Let the output be exactly the lines from the one containing "shelving: (733, 148) -> (166, 267), moved" through the end of the records below, both included.

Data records
= = = = = = =

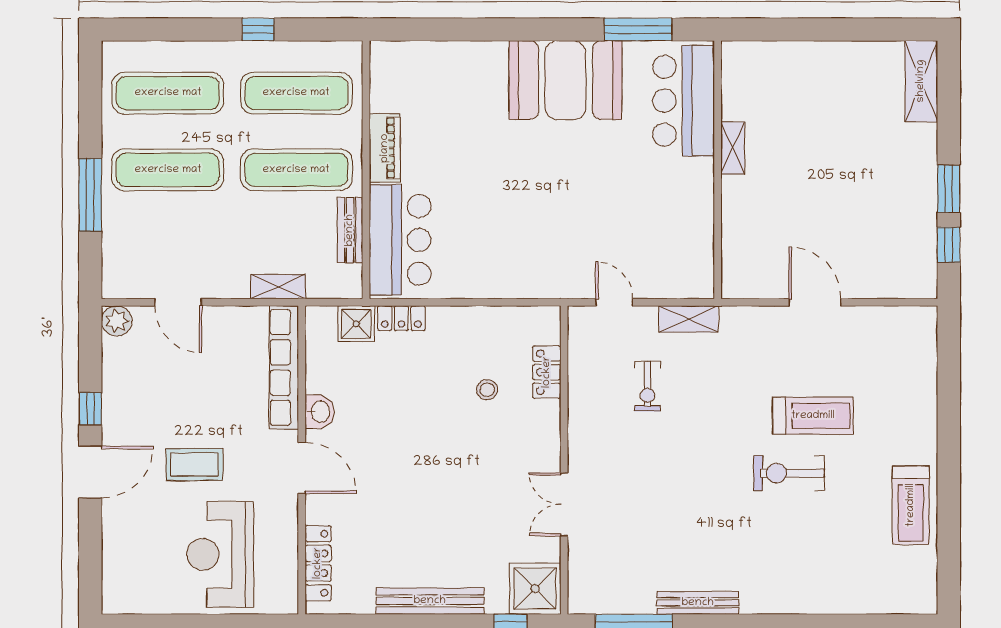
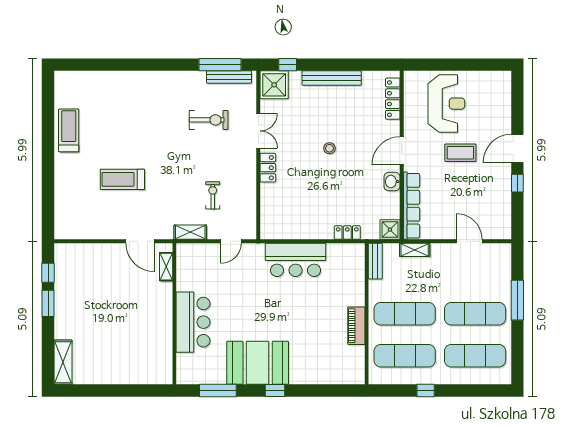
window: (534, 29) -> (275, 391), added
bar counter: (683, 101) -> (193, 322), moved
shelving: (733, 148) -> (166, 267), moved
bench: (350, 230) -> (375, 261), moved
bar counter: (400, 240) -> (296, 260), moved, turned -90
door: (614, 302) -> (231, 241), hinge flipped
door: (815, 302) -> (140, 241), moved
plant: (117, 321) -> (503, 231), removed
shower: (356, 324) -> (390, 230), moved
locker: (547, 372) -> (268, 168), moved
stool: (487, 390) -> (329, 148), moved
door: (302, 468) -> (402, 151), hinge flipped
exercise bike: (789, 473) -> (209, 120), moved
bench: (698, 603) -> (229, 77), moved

= = = = = = =

• Result of this task:
shelving: (733, 148) -> (166, 267), moved
bench: (350, 230) -> (375, 261), moved
bar counter: (400, 240) -> (296, 260), moved, turned -90
door: (614, 302) -> (231, 241), hinge flipped
door: (815, 302) -> (140, 241), moved
plant: (117, 321) -> (503, 231), removed
shower: (356, 324) -> (390, 230), moved
locker: (547, 372) -> (268, 168), moved
stool: (487, 390) -> (329, 148), moved
door: (302, 468) -> (402, 151), hinge flipped
exercise bike: (789, 473) -> (209, 120), moved
bench: (698, 603) -> (229, 77), moved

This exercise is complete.